**REQUIREMENT:**
What lines below contain the word "button"? Please pull each one out.

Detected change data
▼

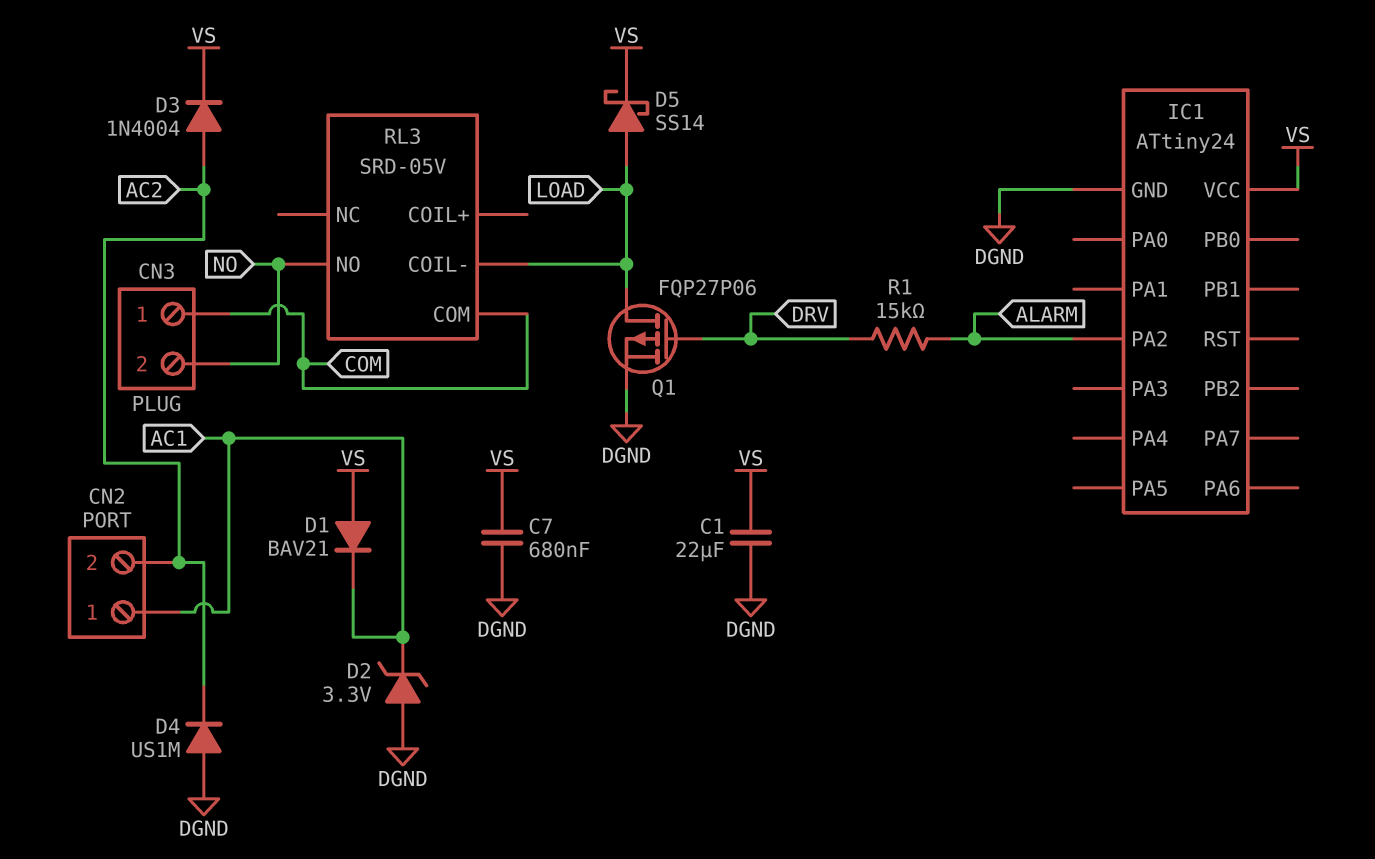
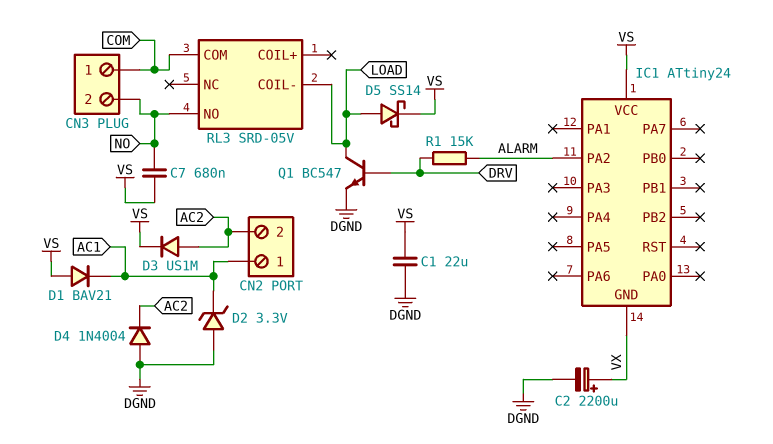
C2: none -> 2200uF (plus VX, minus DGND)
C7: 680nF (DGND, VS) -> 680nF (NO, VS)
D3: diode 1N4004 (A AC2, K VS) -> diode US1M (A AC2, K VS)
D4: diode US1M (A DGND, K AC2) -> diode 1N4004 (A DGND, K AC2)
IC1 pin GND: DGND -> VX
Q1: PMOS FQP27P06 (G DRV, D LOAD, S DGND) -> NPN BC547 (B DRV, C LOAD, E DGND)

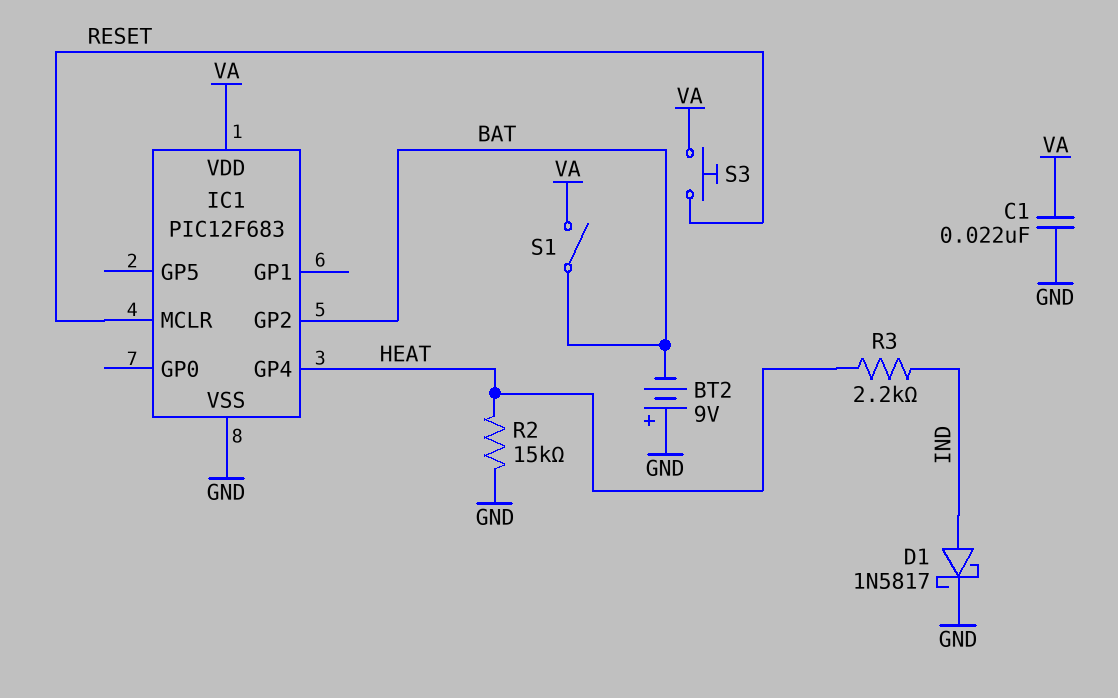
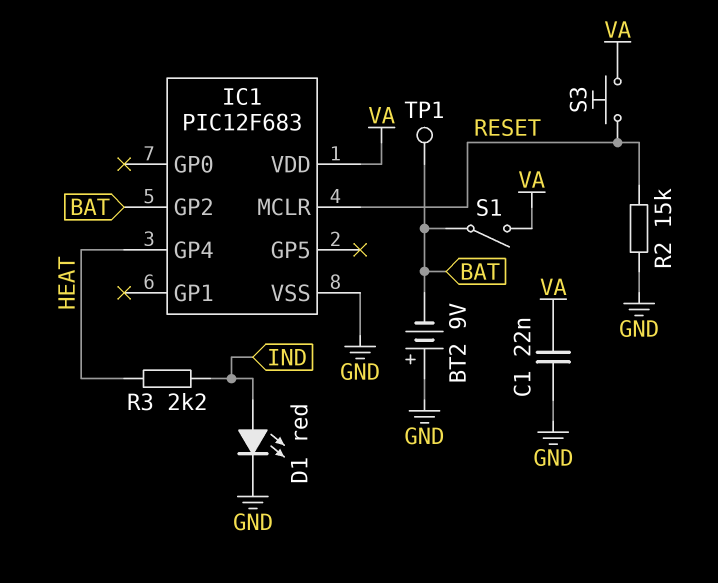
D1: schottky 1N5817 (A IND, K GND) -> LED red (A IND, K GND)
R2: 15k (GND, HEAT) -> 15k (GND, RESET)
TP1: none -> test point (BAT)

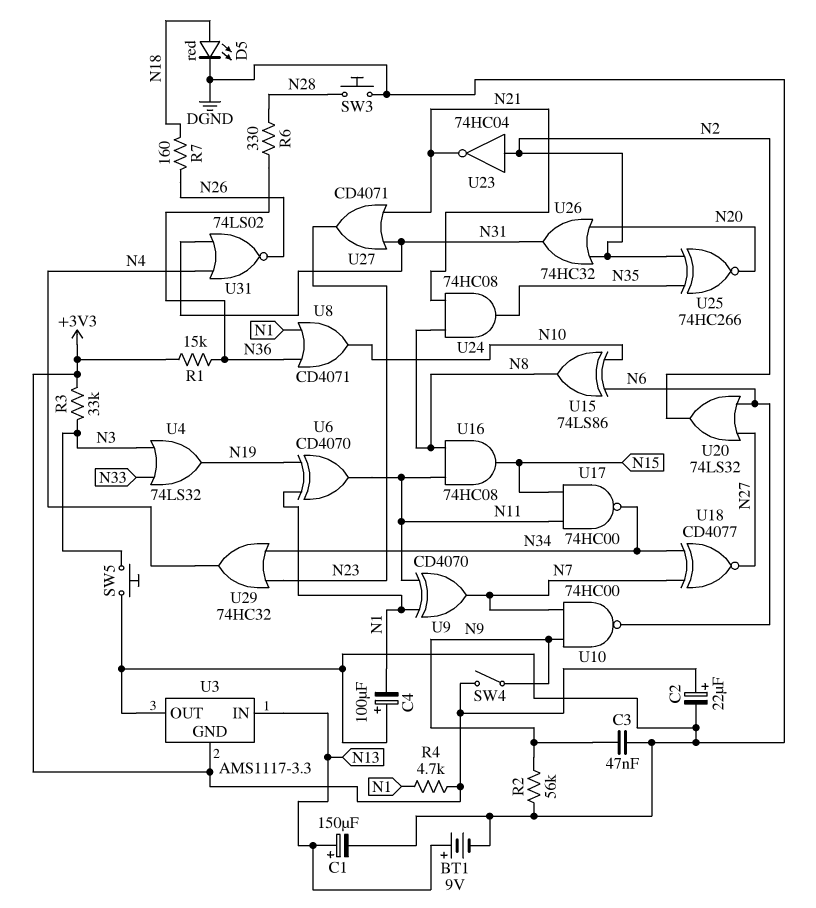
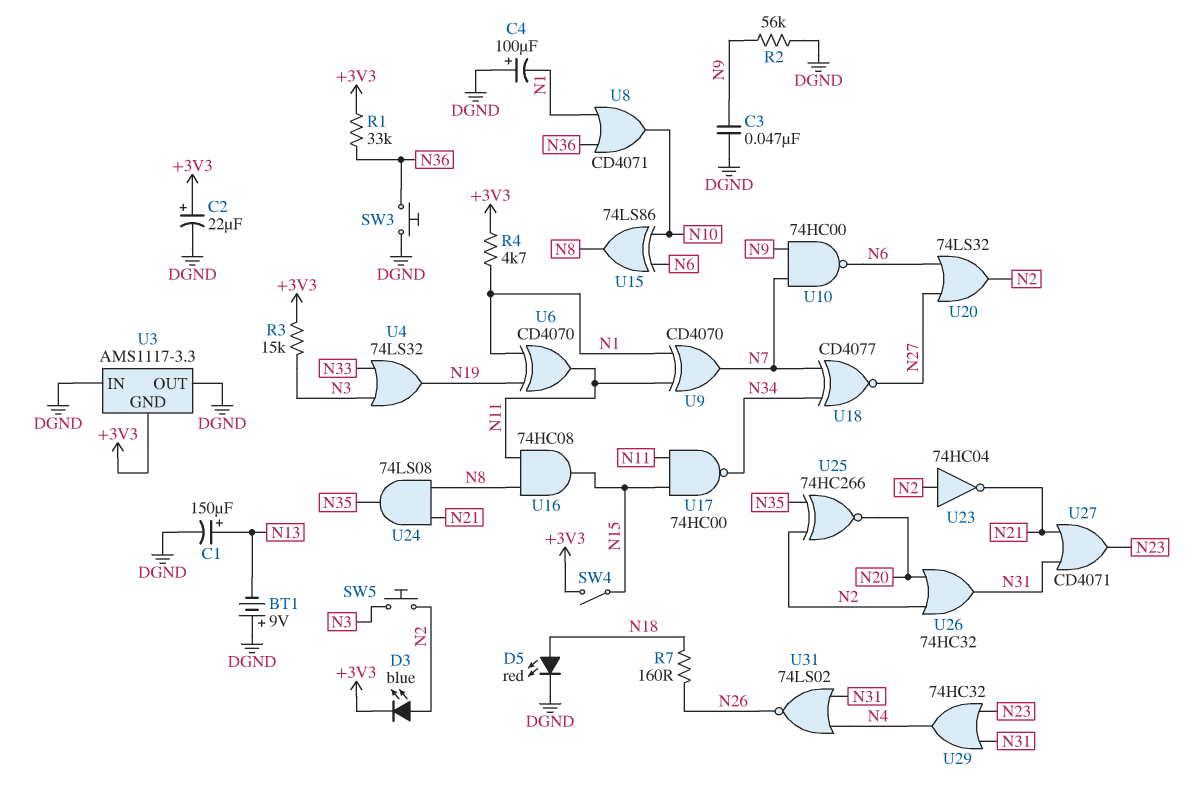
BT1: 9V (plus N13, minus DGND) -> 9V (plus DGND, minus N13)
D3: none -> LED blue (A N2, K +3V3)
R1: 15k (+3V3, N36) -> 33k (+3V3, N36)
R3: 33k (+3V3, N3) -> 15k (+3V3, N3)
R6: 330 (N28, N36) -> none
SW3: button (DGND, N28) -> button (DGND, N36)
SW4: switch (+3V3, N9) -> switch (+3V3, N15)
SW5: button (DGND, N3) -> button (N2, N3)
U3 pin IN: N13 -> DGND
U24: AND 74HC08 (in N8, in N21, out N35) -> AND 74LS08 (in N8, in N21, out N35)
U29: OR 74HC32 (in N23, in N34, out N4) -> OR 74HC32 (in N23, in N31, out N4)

▲

**SOLUTION FOR THIS EXERCISE:**
SW3: button (DGND, N28) -> button (DGND, N36)
SW5: button (DGND, N3) -> button (N2, N3)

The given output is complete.